Your goal: Restate, word for word and with nothing added, the lines from the one containing "(152, 386) = (603, 136): green heart -> none" through the last line of the material below.

####

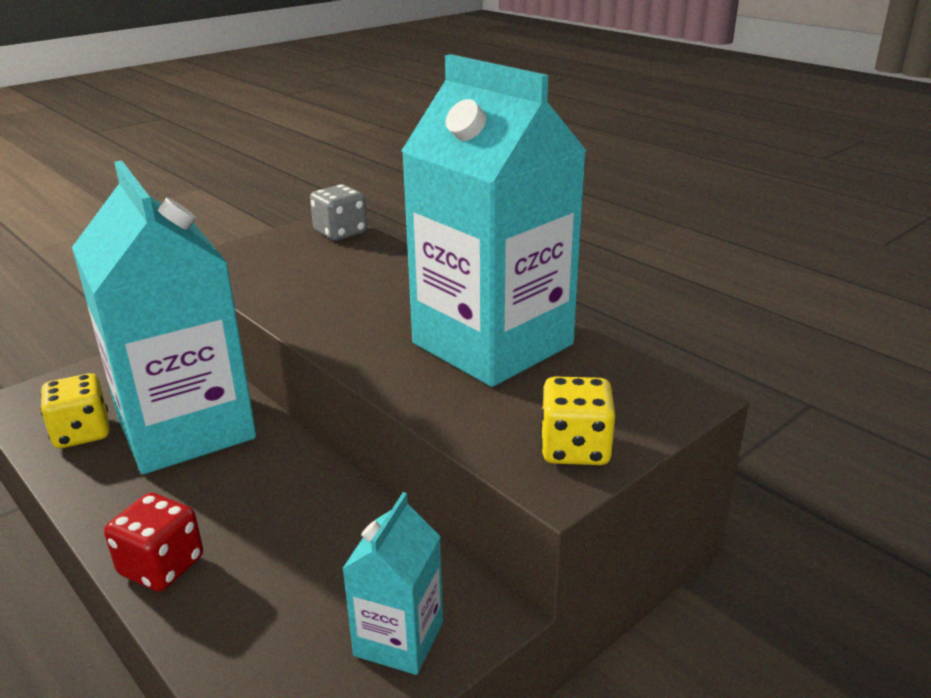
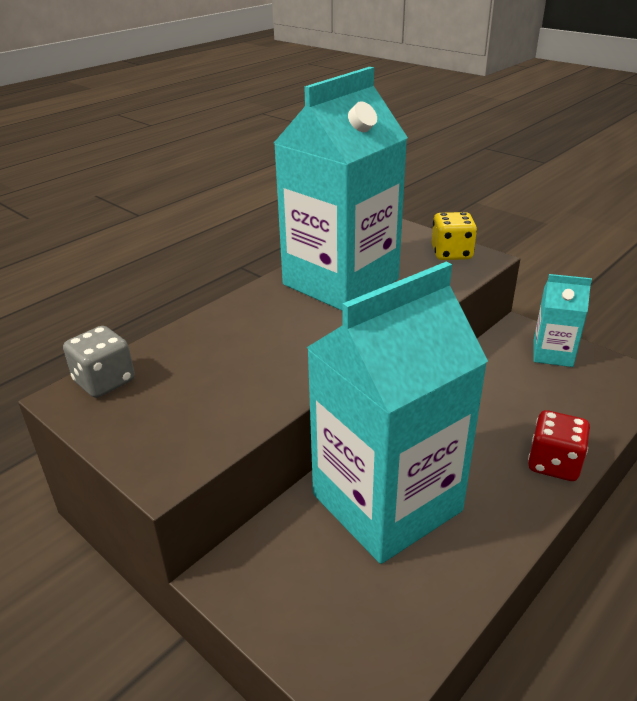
camera: 95 degrees left, 5 degrees up
(82, 433) = (414, 587): yellow dice -> none

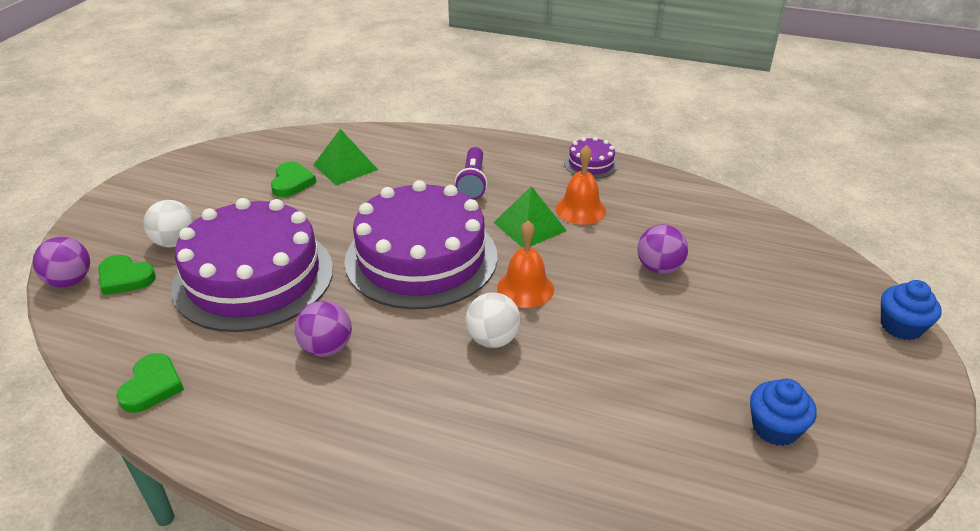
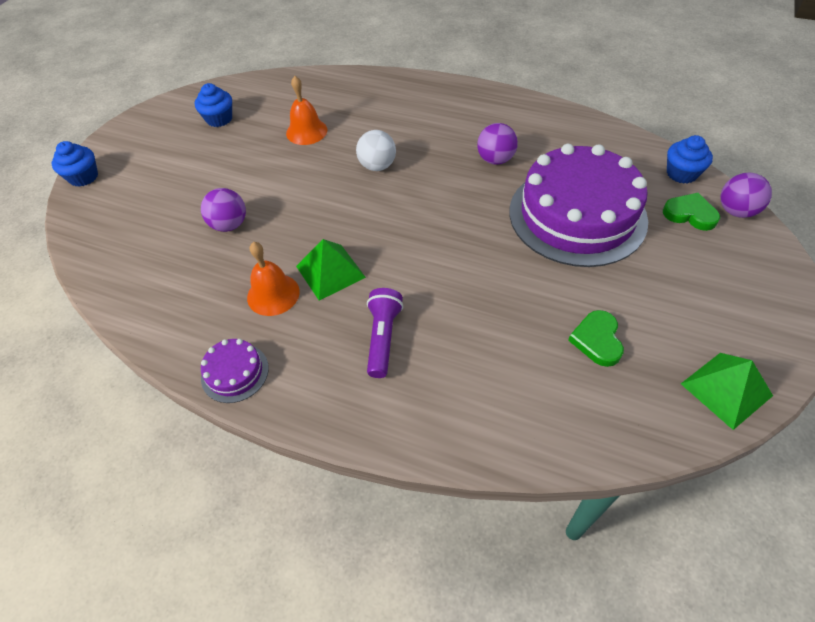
camera: 175 degrees left, 15 degrees up
(90, 326) = (681, 173): none -> blue cupcake
(152, 386) = (603, 136): green heart -> none
(175, 242) = (674, 252): white ball -> none
(345, 167) = (541, 370): green pyramid -> green pyramid (726, 389)
(421, 258) = (434, 235): purple cake -> none
(525, 288) = (347, 206): orange bell -> orange bell (306, 131)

####

Exercise result:
(152, 386) = (603, 136): green heart -> none
(175, 242) = (674, 252): white ball -> none
(345, 167) = (541, 370): green pyramid -> green pyramid (726, 389)
(421, 258) = (434, 235): purple cake -> none
(525, 288) = (347, 206): orange bell -> orange bell (306, 131)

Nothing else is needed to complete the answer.